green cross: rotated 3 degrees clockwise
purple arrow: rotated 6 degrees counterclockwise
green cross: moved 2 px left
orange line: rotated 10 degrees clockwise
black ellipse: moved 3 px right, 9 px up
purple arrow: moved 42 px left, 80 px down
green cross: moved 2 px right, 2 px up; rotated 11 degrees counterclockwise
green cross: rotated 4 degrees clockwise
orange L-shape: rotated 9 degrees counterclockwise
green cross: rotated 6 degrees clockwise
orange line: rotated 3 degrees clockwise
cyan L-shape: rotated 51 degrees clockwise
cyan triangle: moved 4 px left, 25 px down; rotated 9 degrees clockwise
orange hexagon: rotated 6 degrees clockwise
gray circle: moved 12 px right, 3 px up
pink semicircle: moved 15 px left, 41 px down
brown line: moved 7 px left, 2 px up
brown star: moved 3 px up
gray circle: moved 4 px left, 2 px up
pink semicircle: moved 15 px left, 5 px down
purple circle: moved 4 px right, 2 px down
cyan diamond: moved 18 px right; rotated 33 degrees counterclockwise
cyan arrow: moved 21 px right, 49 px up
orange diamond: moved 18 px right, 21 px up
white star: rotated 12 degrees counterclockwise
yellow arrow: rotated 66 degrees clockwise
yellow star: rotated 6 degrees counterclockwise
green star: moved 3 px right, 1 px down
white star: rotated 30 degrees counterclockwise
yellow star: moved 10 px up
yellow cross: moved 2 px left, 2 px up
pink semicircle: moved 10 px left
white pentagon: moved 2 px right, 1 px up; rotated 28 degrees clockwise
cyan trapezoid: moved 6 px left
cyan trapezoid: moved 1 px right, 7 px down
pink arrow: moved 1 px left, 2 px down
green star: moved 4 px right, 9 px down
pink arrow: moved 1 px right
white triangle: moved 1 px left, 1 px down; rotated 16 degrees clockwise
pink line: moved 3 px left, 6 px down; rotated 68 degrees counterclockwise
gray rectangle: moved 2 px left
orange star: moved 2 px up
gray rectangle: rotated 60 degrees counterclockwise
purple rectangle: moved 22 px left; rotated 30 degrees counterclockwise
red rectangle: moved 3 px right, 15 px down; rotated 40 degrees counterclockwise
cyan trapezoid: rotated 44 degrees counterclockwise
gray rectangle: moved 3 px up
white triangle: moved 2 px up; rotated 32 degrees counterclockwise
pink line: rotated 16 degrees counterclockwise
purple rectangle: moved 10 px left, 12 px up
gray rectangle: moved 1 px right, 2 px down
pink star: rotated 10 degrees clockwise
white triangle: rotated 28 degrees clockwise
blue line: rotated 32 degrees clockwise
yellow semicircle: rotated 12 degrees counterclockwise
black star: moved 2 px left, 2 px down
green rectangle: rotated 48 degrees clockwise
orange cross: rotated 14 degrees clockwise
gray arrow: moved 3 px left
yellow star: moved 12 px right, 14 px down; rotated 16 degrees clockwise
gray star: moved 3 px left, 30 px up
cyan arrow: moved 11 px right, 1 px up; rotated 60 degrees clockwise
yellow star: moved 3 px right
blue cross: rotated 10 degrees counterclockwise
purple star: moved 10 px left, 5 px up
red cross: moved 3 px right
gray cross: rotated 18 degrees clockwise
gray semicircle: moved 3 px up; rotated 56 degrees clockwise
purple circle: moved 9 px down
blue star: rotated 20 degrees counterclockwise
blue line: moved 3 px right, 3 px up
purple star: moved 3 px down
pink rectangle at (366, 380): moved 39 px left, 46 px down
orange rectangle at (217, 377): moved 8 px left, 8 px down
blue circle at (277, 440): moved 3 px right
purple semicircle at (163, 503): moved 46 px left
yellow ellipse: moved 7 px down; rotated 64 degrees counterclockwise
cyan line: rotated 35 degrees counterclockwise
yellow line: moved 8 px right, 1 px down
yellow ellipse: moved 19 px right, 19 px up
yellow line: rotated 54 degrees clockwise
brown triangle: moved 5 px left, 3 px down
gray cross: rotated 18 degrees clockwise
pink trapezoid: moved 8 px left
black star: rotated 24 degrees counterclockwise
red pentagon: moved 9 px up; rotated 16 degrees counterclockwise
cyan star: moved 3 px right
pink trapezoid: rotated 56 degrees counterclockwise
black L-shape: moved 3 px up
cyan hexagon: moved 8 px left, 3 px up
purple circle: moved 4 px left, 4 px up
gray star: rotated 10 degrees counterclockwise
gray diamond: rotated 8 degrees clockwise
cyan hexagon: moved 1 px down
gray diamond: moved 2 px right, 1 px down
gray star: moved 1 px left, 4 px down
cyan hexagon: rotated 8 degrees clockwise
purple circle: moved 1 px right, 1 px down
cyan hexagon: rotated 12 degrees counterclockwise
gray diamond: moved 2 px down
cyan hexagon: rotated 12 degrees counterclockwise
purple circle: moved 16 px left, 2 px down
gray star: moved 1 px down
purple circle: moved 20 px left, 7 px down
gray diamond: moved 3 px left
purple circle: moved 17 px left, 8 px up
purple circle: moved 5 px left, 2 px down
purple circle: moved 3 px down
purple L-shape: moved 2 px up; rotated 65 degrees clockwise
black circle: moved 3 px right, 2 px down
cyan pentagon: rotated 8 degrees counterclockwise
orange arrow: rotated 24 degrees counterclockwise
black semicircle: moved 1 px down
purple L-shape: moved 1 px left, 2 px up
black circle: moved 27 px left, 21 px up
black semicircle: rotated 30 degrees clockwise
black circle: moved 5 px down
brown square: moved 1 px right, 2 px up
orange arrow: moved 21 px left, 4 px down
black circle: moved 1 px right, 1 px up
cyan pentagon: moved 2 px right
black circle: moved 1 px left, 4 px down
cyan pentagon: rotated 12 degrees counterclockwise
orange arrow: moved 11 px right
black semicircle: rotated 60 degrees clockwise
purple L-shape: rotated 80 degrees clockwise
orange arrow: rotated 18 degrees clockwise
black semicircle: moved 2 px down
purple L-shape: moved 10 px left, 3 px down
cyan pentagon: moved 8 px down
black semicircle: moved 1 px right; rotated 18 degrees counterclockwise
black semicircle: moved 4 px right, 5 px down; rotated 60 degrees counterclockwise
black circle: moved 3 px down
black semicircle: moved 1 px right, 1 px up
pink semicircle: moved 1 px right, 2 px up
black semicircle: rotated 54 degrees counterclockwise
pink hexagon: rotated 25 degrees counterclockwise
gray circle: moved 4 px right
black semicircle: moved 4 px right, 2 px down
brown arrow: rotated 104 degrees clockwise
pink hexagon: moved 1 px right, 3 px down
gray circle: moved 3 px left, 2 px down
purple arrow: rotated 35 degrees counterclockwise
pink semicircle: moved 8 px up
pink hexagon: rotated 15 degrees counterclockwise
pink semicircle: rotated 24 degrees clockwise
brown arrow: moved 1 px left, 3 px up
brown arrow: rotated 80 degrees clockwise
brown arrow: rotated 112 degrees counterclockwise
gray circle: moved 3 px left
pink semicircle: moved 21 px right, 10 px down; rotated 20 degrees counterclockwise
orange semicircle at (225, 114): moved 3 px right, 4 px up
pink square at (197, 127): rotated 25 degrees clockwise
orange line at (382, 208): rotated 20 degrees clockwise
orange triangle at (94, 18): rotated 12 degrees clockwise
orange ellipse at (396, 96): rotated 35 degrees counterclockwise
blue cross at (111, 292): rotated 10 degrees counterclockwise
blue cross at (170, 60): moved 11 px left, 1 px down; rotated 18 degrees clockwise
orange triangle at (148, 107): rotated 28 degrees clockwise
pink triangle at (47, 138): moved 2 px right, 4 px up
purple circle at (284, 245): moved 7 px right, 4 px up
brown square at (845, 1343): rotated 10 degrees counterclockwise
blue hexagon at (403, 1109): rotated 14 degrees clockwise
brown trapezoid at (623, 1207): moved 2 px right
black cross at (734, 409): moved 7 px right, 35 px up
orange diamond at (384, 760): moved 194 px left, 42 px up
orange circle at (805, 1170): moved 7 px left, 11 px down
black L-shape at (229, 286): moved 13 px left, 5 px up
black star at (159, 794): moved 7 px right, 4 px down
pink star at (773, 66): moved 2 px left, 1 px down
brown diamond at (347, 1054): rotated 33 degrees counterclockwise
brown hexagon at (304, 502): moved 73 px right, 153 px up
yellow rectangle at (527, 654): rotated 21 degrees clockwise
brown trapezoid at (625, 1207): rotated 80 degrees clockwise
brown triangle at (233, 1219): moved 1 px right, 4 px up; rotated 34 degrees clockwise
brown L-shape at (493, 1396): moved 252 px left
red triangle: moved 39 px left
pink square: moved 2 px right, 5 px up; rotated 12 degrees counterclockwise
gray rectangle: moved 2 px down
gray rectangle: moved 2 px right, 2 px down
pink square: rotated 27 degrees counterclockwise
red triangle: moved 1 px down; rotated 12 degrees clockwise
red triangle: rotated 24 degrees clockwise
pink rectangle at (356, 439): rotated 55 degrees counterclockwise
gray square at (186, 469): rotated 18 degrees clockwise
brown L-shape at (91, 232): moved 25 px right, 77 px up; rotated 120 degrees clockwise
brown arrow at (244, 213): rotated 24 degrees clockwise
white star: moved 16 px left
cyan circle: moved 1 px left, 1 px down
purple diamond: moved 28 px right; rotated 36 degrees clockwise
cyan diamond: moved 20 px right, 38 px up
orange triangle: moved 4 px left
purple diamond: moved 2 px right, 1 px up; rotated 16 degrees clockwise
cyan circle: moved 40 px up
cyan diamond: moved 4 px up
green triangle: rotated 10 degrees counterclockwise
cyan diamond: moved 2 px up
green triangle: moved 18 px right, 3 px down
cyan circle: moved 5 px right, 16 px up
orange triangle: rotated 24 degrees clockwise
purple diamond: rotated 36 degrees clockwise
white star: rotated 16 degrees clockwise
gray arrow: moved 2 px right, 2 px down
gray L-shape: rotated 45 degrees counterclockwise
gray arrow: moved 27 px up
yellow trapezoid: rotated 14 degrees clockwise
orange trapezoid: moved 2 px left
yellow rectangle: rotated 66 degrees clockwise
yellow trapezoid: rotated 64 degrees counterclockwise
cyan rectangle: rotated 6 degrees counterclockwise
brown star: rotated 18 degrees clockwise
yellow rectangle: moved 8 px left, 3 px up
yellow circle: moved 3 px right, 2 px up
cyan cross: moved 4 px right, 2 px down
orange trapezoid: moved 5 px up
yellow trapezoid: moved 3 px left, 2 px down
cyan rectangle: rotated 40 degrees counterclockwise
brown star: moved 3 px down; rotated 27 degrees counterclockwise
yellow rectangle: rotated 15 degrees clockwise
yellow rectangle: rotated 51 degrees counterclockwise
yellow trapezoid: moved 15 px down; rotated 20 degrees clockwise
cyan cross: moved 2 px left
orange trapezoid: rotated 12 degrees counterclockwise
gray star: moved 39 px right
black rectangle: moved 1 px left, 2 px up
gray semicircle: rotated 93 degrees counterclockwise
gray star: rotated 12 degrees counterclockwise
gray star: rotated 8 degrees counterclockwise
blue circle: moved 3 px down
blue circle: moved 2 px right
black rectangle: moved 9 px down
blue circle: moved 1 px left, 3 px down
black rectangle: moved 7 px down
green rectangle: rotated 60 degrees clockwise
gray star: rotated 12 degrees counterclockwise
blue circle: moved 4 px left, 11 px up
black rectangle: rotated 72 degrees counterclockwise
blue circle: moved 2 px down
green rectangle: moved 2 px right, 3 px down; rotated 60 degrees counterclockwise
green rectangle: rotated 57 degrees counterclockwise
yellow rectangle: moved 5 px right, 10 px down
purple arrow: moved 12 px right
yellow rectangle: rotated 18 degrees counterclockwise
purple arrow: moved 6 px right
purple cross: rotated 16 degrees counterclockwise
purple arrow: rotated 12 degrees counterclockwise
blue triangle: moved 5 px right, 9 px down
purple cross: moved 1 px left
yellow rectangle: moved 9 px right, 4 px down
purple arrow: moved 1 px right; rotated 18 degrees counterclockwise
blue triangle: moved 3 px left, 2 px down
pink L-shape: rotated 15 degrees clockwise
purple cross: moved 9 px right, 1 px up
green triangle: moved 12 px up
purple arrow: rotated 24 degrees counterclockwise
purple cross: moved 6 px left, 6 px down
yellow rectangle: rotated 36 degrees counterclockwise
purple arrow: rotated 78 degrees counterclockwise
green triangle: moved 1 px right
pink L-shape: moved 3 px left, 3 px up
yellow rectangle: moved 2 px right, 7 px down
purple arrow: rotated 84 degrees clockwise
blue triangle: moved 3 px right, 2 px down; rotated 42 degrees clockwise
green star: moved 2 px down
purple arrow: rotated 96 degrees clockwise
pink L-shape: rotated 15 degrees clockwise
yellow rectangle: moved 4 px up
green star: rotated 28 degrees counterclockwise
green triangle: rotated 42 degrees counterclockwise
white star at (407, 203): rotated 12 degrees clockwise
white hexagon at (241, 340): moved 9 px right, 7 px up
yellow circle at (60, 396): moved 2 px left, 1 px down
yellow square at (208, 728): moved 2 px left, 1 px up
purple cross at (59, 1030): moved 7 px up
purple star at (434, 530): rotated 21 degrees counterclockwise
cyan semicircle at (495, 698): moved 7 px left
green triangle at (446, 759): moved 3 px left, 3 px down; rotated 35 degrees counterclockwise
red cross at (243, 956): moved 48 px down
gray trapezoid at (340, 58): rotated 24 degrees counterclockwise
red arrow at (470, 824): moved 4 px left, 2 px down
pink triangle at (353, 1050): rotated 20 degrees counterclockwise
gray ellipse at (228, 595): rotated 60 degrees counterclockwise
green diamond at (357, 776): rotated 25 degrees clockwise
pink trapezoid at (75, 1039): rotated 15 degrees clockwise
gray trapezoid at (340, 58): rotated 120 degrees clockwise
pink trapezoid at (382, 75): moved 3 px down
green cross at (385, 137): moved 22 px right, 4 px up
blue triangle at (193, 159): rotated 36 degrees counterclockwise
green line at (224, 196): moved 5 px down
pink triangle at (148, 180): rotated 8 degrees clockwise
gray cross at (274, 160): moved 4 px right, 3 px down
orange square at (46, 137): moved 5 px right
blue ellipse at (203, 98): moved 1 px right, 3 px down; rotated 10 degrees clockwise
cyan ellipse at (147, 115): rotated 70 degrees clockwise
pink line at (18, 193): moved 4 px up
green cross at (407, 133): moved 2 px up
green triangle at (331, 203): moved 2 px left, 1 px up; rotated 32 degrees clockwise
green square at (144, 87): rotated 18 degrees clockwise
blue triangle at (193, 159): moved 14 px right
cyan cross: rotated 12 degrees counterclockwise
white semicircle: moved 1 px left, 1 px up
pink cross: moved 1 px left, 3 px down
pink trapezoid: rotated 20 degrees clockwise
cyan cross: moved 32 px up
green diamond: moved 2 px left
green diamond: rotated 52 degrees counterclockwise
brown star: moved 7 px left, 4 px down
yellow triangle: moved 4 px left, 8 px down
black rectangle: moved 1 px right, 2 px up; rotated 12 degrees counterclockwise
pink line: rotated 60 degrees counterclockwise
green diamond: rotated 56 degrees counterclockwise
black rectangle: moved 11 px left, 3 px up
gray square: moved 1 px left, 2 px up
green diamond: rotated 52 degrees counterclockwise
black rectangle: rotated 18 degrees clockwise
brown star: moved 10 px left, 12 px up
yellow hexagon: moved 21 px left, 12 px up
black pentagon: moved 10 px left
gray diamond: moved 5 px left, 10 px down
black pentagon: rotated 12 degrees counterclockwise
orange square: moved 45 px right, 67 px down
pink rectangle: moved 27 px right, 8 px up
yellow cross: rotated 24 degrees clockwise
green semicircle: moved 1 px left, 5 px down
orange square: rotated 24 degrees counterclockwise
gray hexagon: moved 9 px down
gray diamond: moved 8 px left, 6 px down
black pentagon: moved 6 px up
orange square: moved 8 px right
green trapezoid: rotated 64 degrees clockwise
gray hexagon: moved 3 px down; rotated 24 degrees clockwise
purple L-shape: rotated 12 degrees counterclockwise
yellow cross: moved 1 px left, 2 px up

= = = = =

▸ **Problem statement**: Print everything in the records above, from the very start down to the line containing "orange line: rotated 3 degrees clockwise", with both ends included and every line reproduced verbatim.

▸ **Finished answer**:
green cross: rotated 3 degrees clockwise
purple arrow: rotated 6 degrees counterclockwise
green cross: moved 2 px left
orange line: rotated 10 degrees clockwise
black ellipse: moved 3 px right, 9 px up
purple arrow: moved 42 px left, 80 px down
green cross: moved 2 px right, 2 px up; rotated 11 degrees counterclockwise
green cross: rotated 4 degrees clockwise
orange L-shape: rotated 9 degrees counterclockwise
green cross: rotated 6 degrees clockwise
orange line: rotated 3 degrees clockwise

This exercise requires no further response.